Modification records
▬▬▬

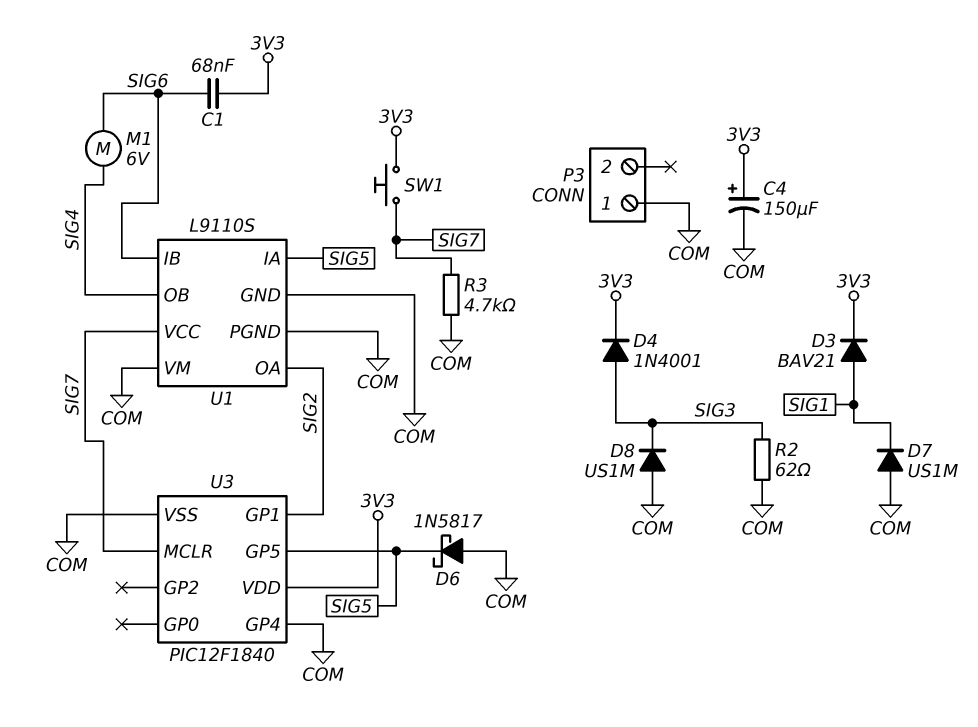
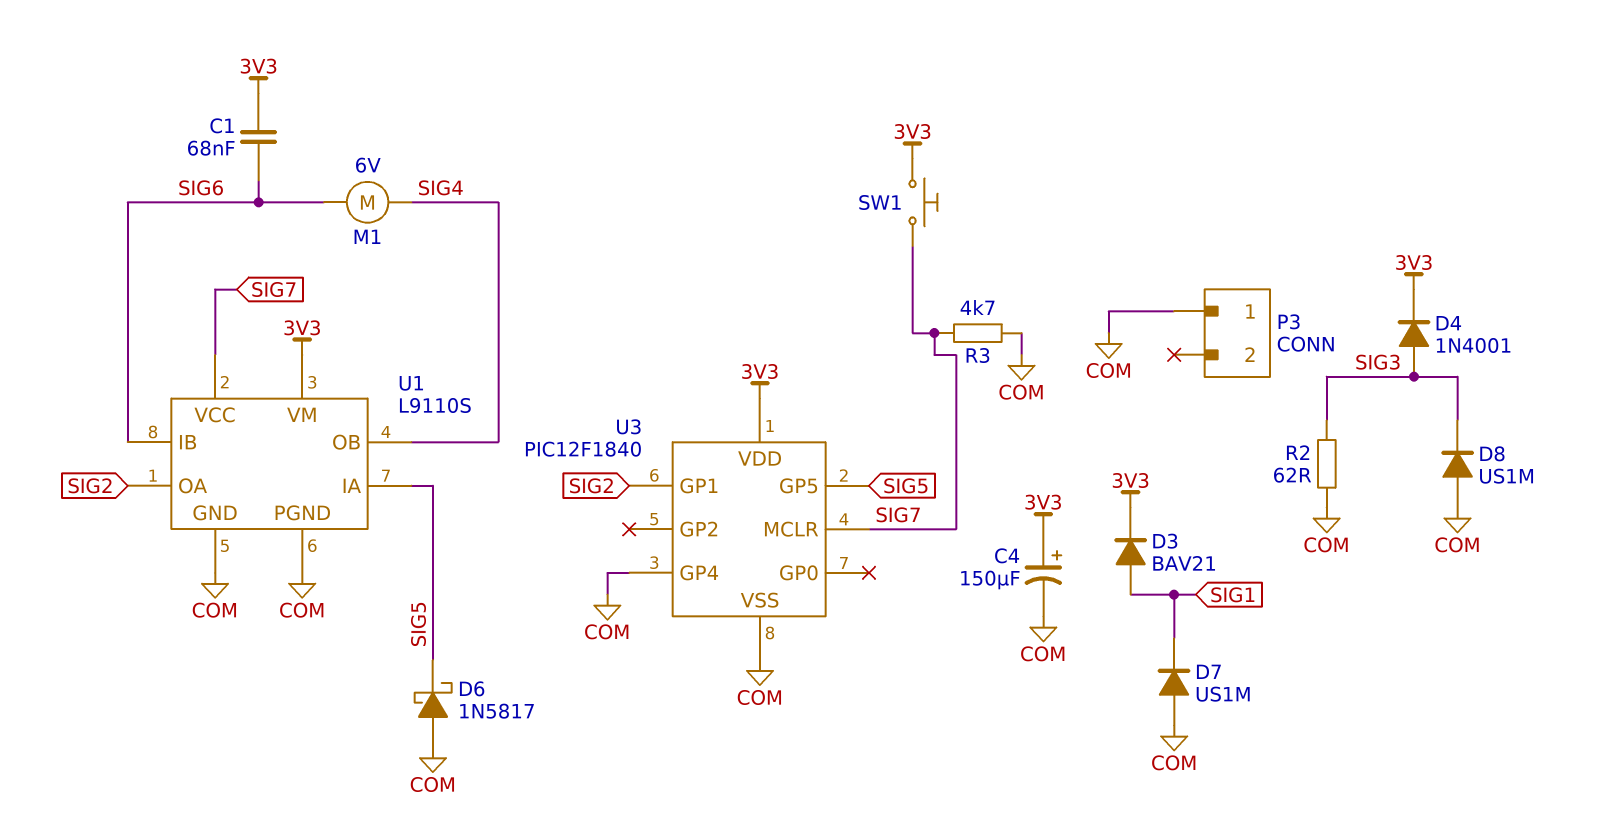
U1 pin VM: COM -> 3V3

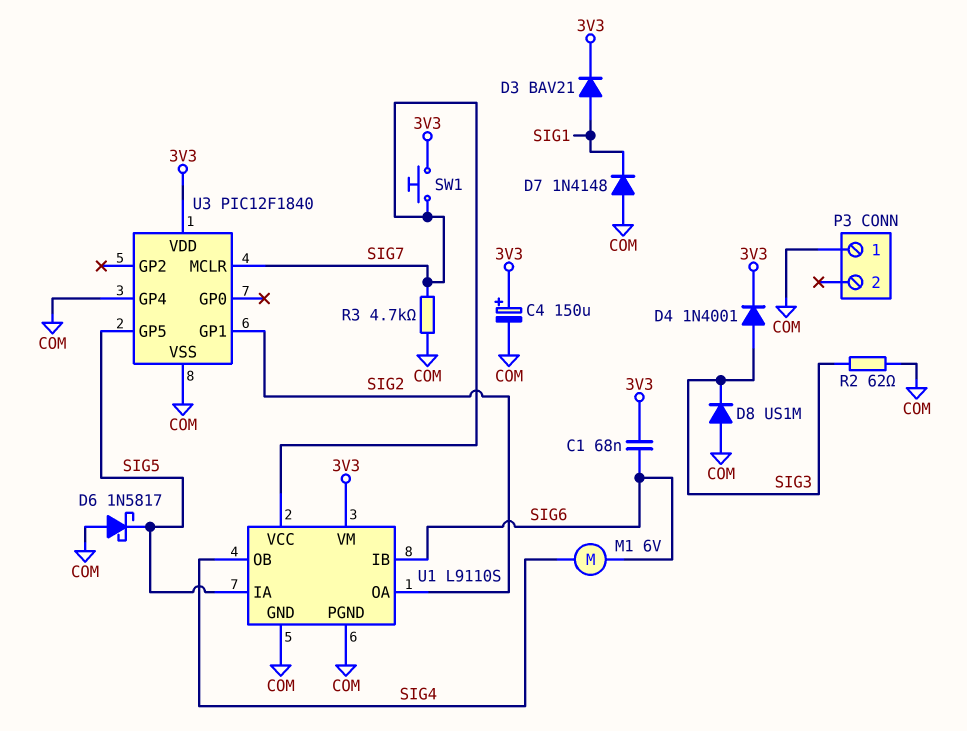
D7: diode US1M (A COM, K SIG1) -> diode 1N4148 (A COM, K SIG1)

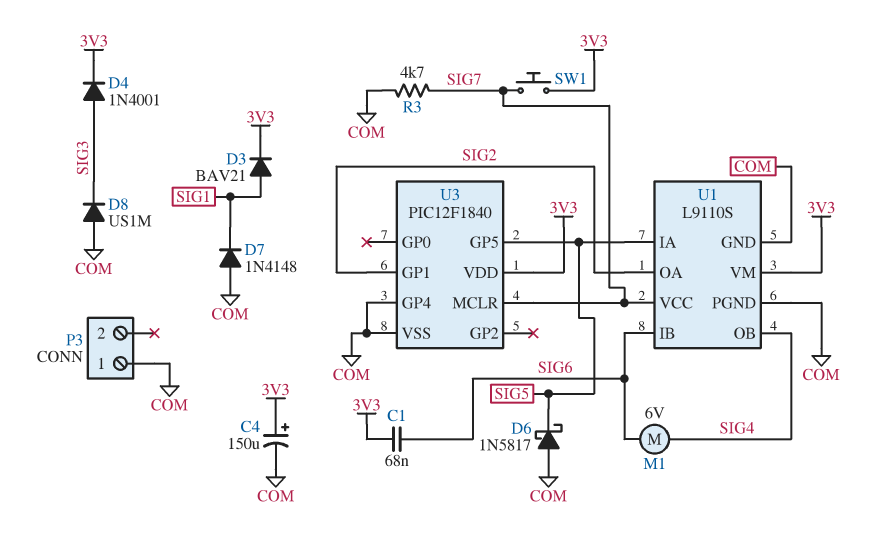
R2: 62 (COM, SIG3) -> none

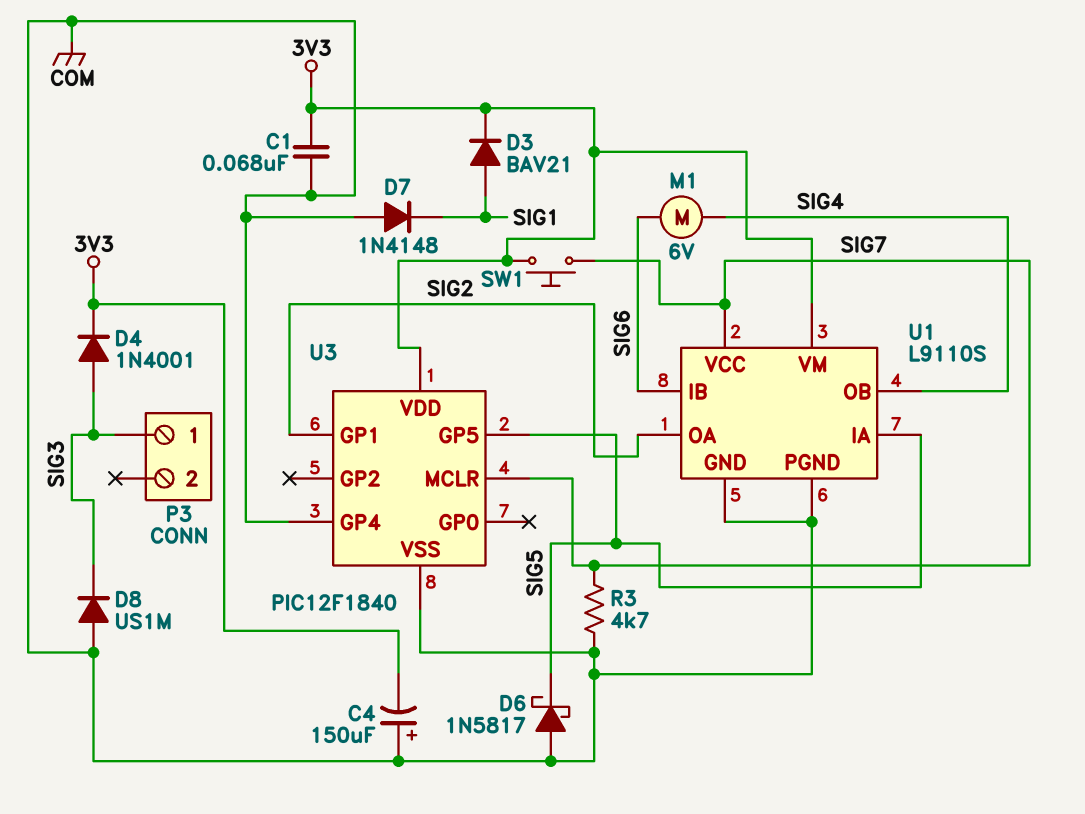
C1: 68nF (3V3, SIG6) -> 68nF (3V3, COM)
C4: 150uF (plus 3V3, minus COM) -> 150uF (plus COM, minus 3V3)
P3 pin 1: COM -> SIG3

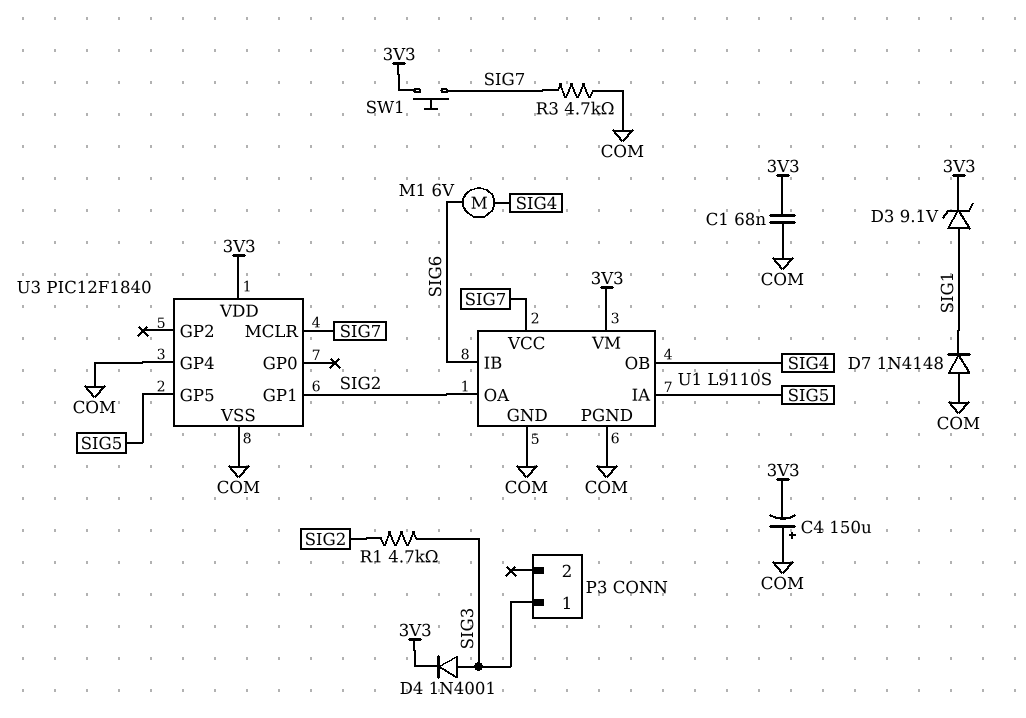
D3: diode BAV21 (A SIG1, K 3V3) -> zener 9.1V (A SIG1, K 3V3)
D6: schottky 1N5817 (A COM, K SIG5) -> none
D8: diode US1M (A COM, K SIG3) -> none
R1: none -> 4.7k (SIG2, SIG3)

▬▬▬

:: Problem details ::
Report each line of the entries where the word "none" occurs.

:: Task solution ::
R2: 62 (COM, SIG3) -> none
D6: schottky 1N5817 (A COM, K SIG5) -> none
D8: diode US1M (A COM, K SIG3) -> none
R1: none -> 4.7k (SIG2, SIG3)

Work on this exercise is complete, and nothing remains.